## Problem requirements
Copy the lines below, word for word, from the first through the line containing "grey plate B5:C6". Leave the pictures out.

[Scene image comparisons]
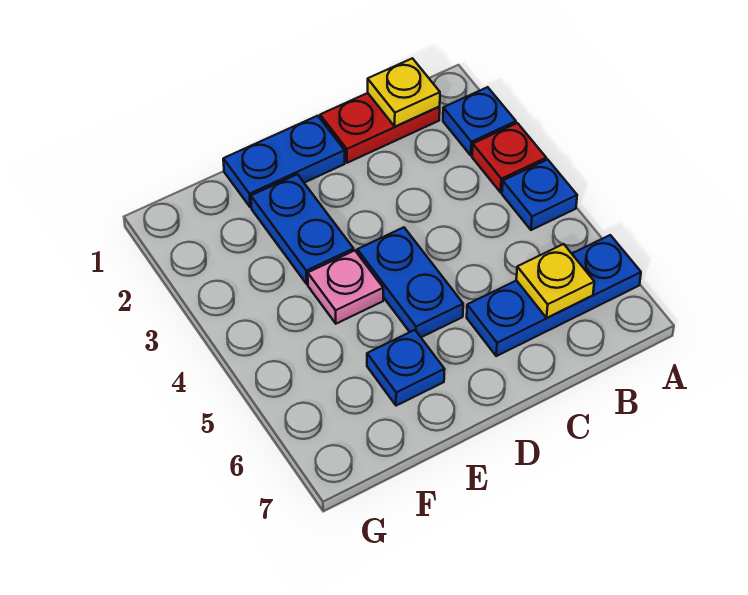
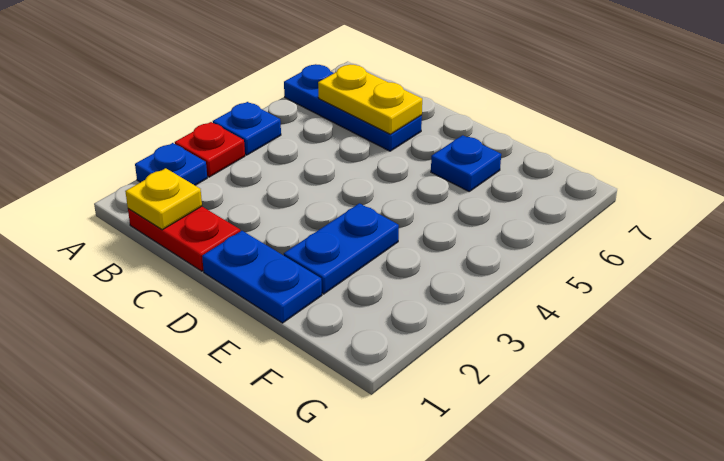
yellow plate B6 level 2 -> yellow plate B6:C6 level 2
blue plate D4:D5 level 1 -> none
pink plate E4 level 1 -> none

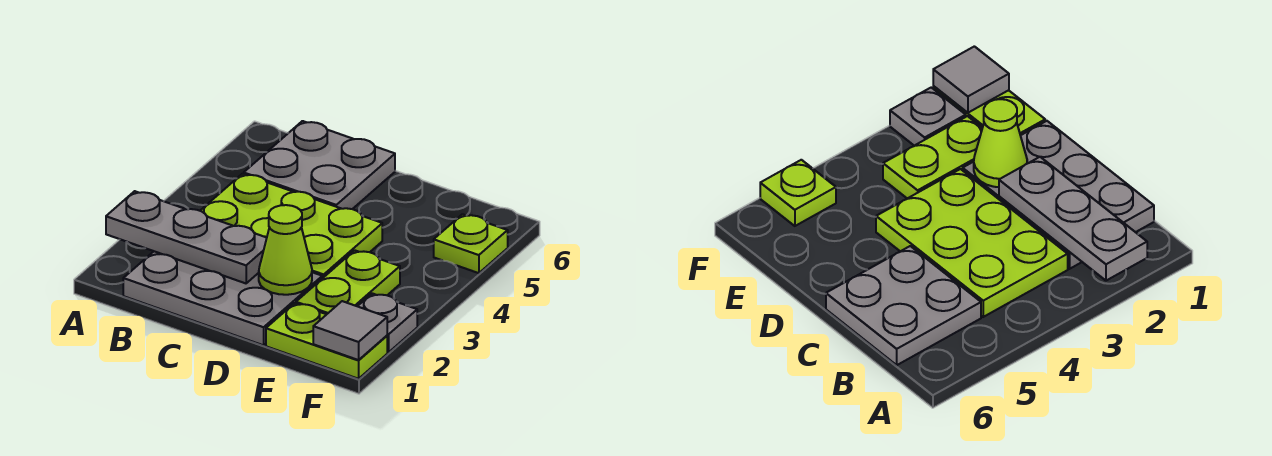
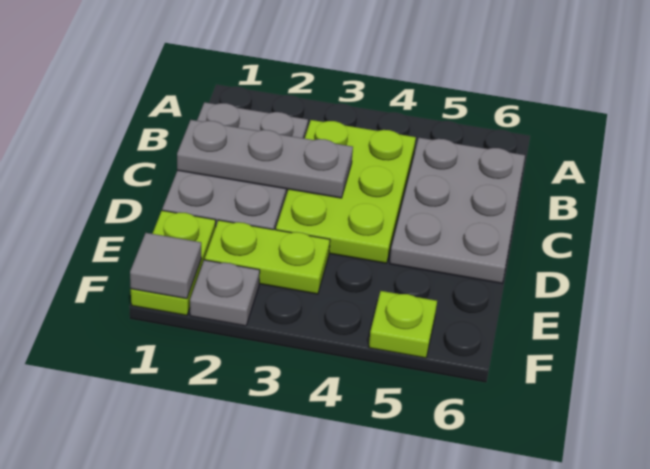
grey plate A2:C2 level 2 -> grey plate C1:C3 level 2
grey plate B5:C6 level 1 -> grey plate B5:D6 level 1
lime cone D2 level 2 -> none

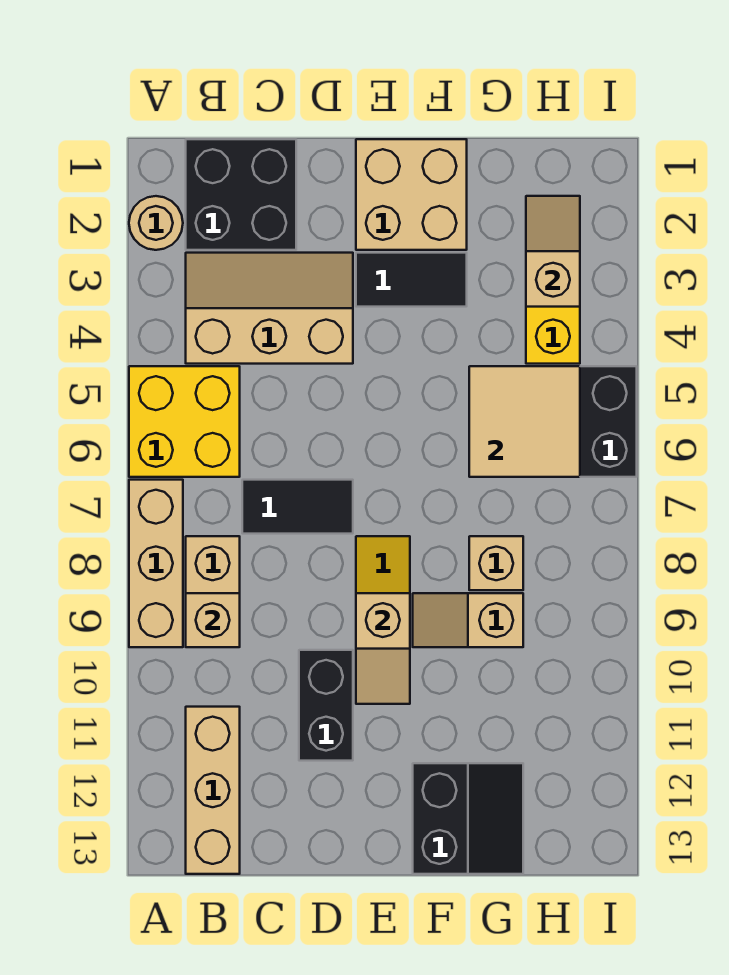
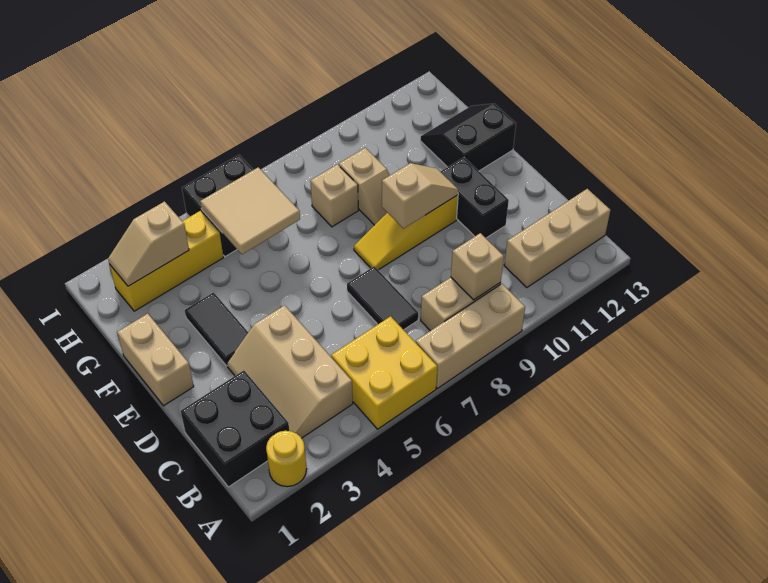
tan round brick A2 level 1 -> yellow round brick A2 level 1
black brick D10:D11 level 1 -> black brick D11:E11 level 1
tan brick E1:F2 level 1 -> tan brick E1:F1 level 1

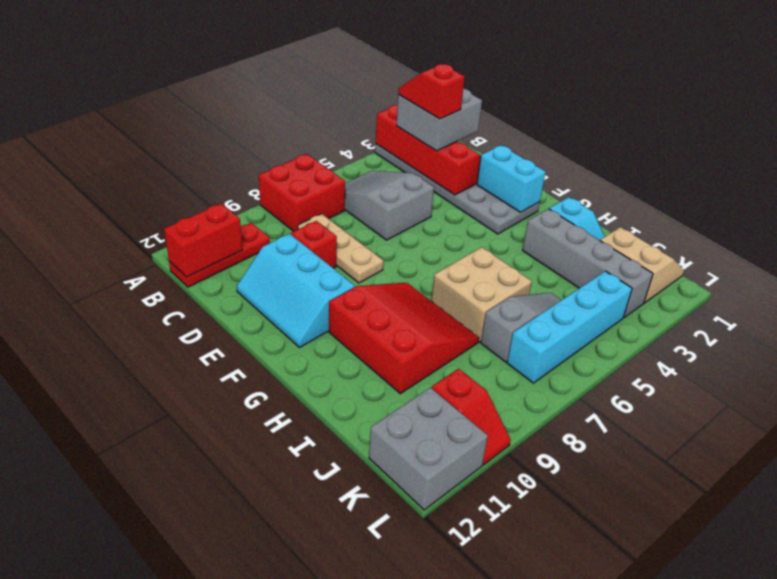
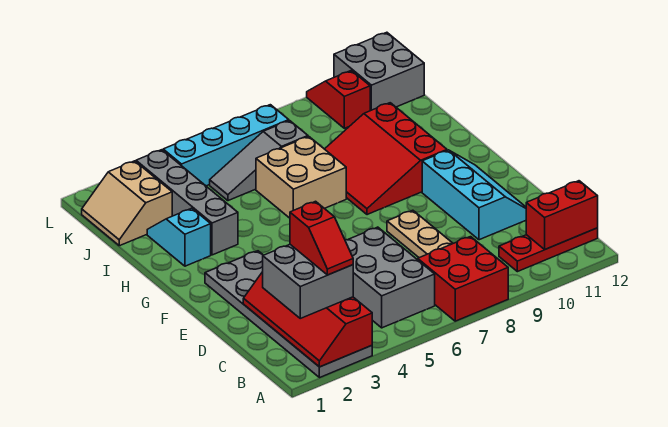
grey slope B5:D6 level 1 top D -> grey brick B5:D6 level 1
red brick D9 level 1 -> none
cyan brick E2:F2 level 2 -> none

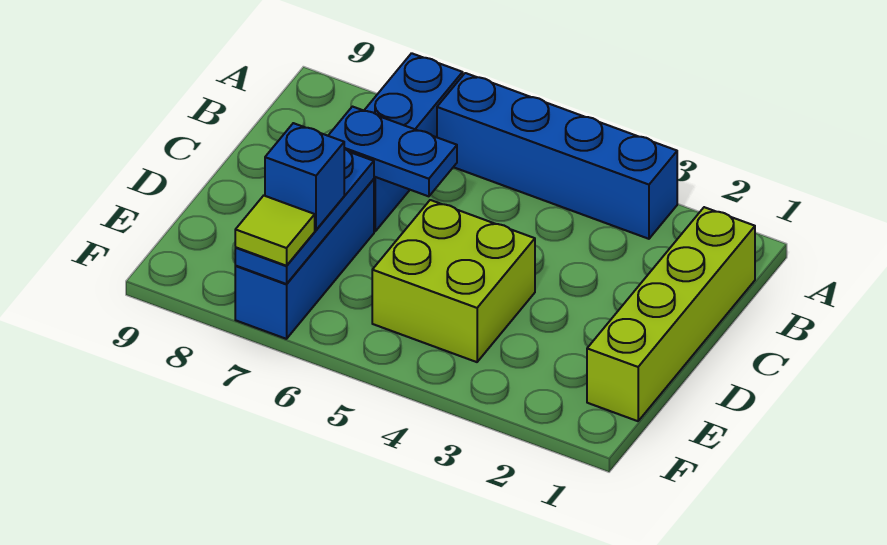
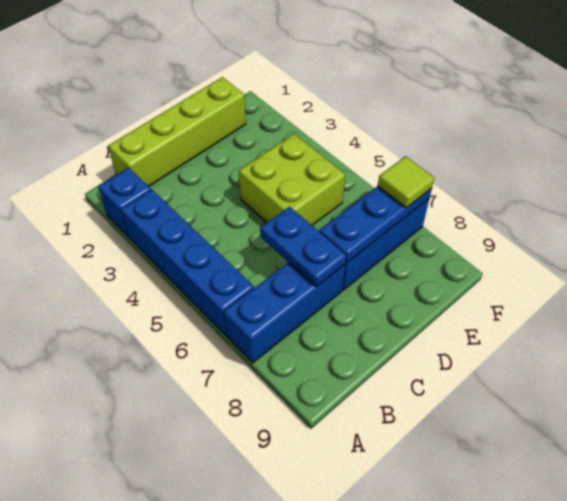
blue brick E7 level 3 -> blue brick A2 level 1

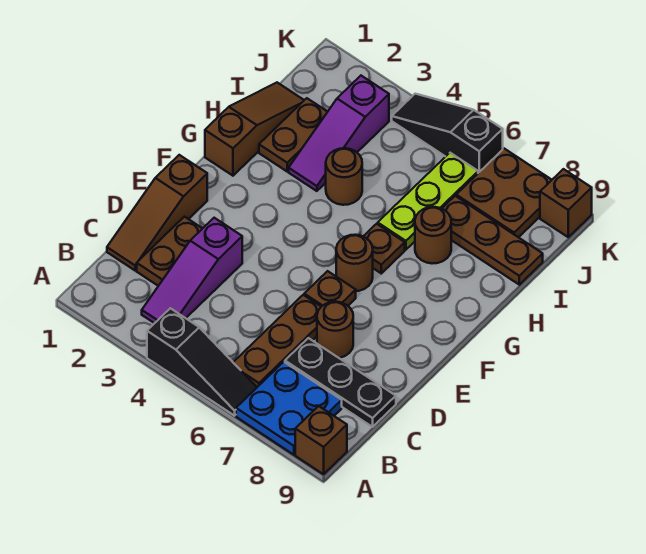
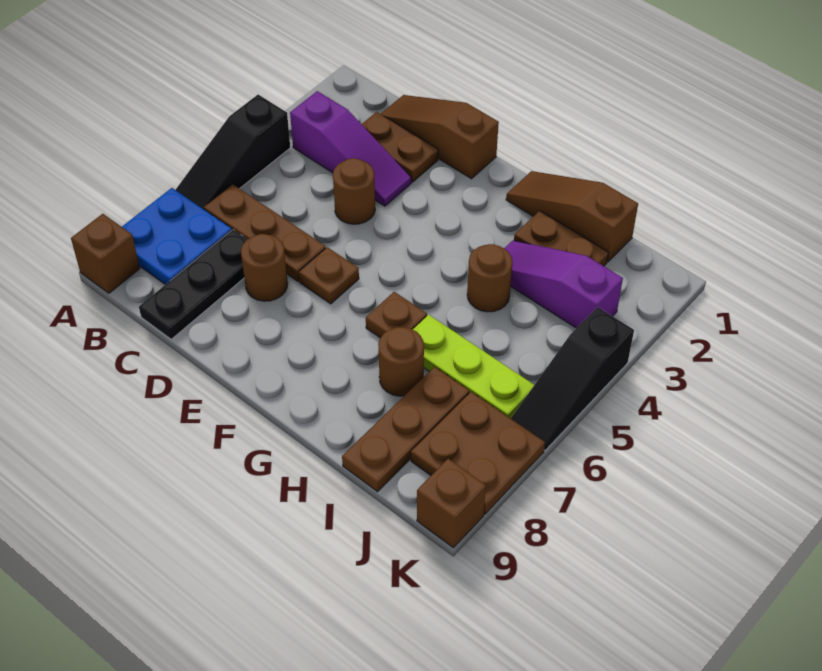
purple slope B3:D3 level 1 top D -> purple slope B3:D3 level 1 top B
brown round brick F6 level 1 -> brown round brick D4 level 1
brown slope G1:I1 level 1 top G -> brown slope G1:I1 level 1 top I
black slope K4:K6 level 1 top 6 -> black slope K4:K6 level 1 top 4

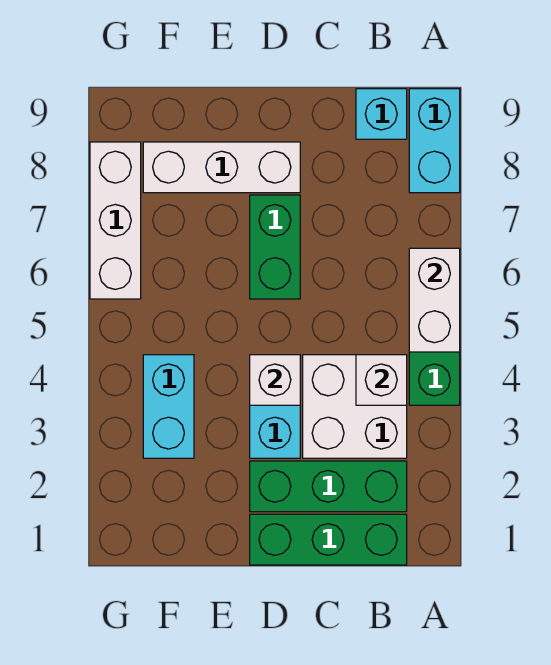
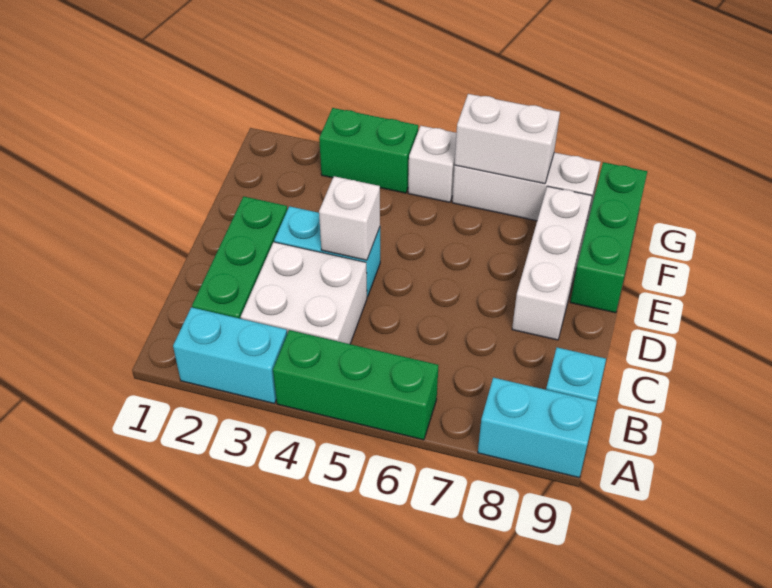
white brick A5:A6 level 2 -> white brick G6:G7 level 2
green brick B1:D1 level 1 -> green brick E9:G9 level 1
white brick B4 level 2 -> white brick G5 level 1
green brick D6:D7 level 1 -> green brick G3:G4 level 1
cyan brick F3:F4 level 1 -> cyan brick A2:A3 level 1

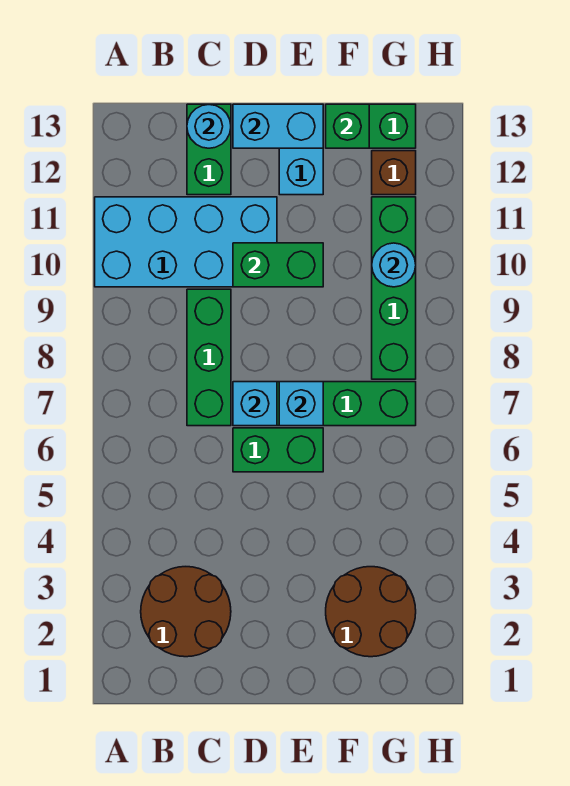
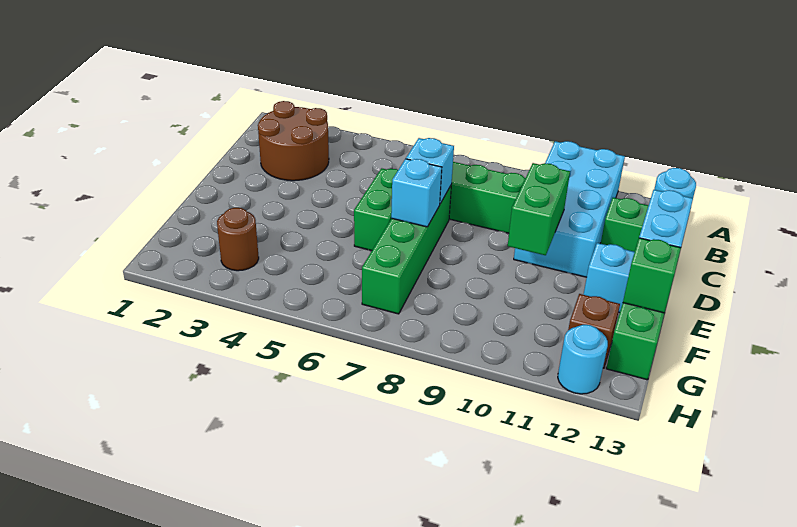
brown round brick F2:G3 level 1 -> brown round brick G3 level 1
green brick G8:G11 level 1 -> none
cyan round brick G10 level 2 -> cyan round brick H12 level 1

## Exercise result
yellow plate B6 level 2 -> yellow plate B6:C6 level 2
blue plate D4:D5 level 1 -> none
pink plate E4 level 1 -> none

grey plate A2:C2 level 2 -> grey plate C1:C3 level 2
grey plate B5:C6 level 1 -> grey plate B5:D6 level 1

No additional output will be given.